> **What is being asked**: Beginning with the line that has "AUDIO pin BUSY: GP21 -> GP5", reproduce each remaining line of the data exactly, down to and including the last.

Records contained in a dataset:

+++

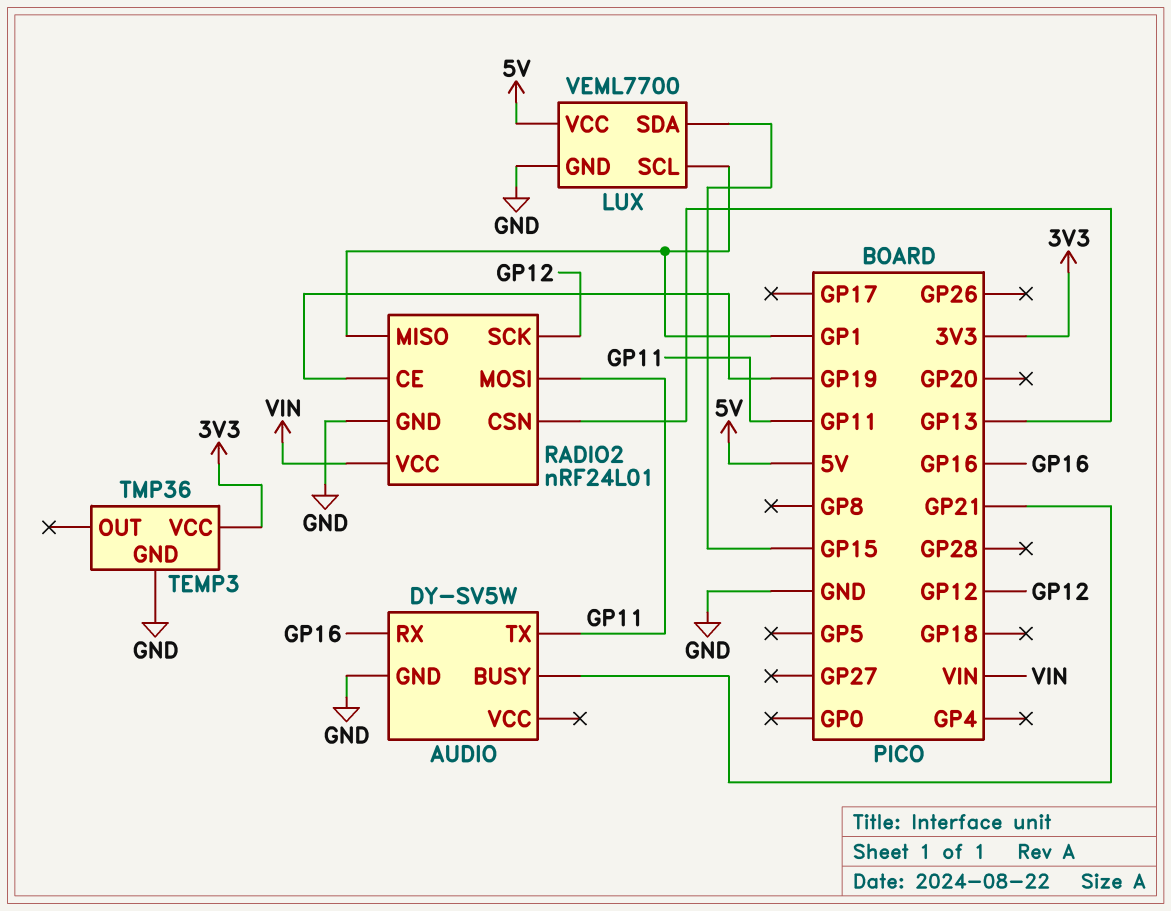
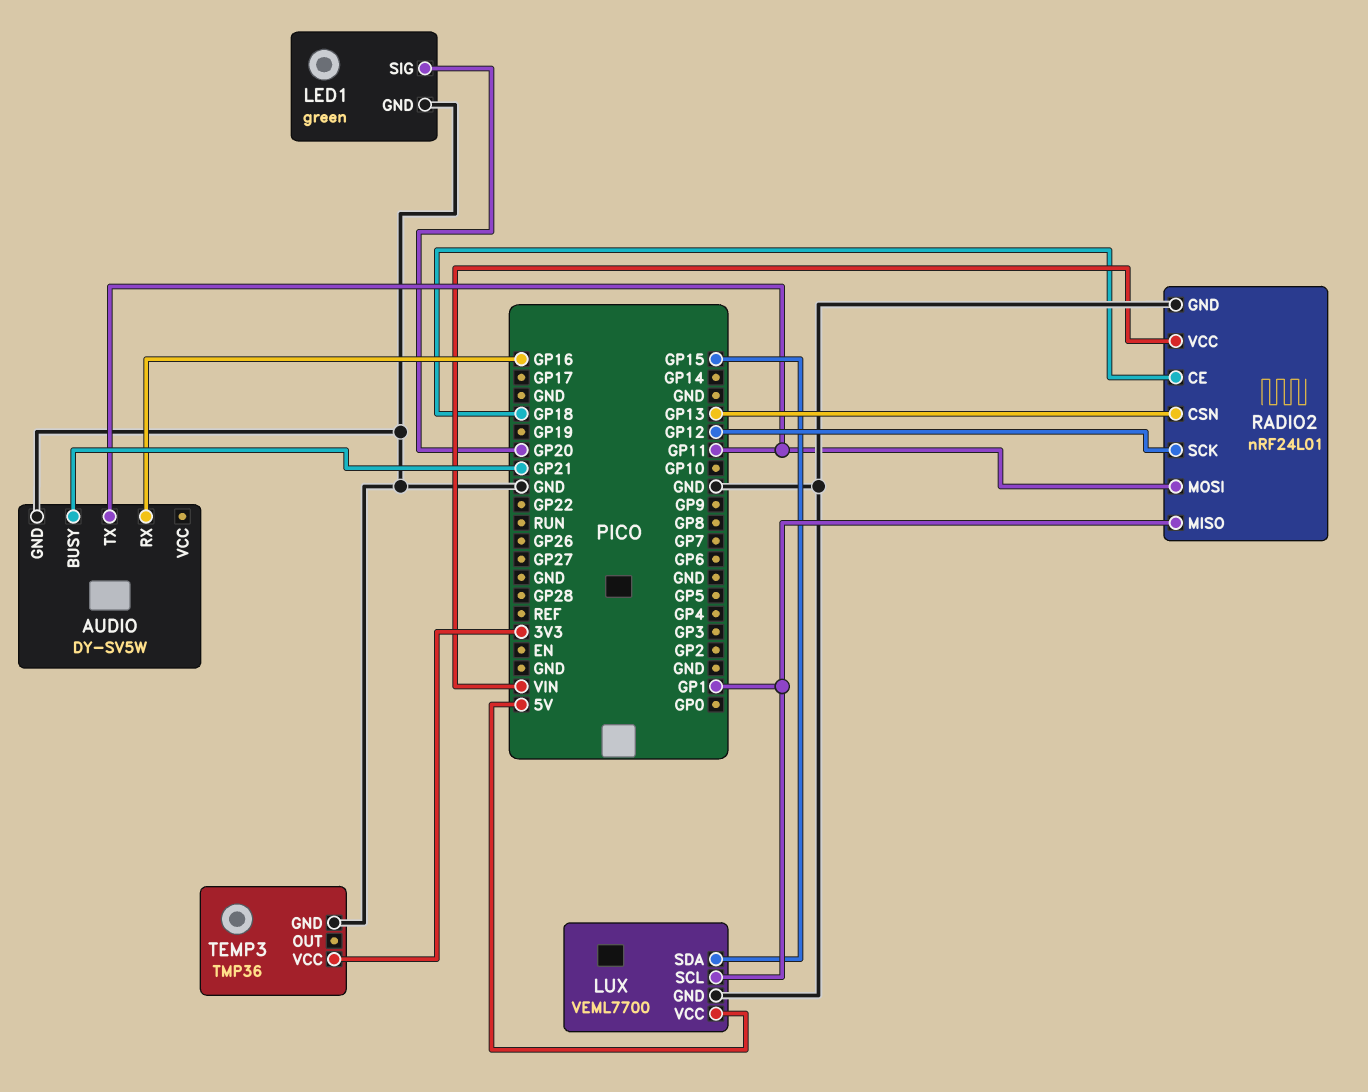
LED1: none -> green
LED1 pin GND: none -> GND
LED1 pin SIG: none -> GP20
RADIO2 pin CE: GP19 -> GP18

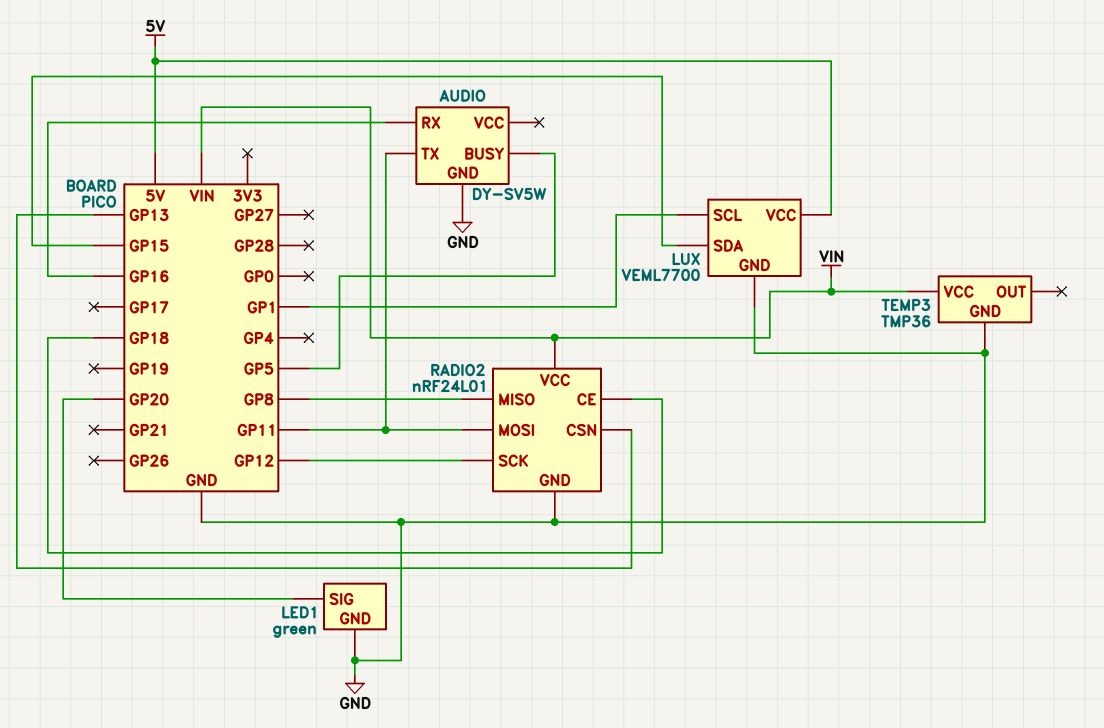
AUDIO pin BUSY: GP21 -> GP5
RADIO2 pin MISO: GP1 -> GP8
TEMP3 pin VCC: 3V3 -> VIN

+++

> **Answer section**:
AUDIO pin BUSY: GP21 -> GP5
RADIO2 pin MISO: GP1 -> GP8
TEMP3 pin VCC: 3V3 -> VIN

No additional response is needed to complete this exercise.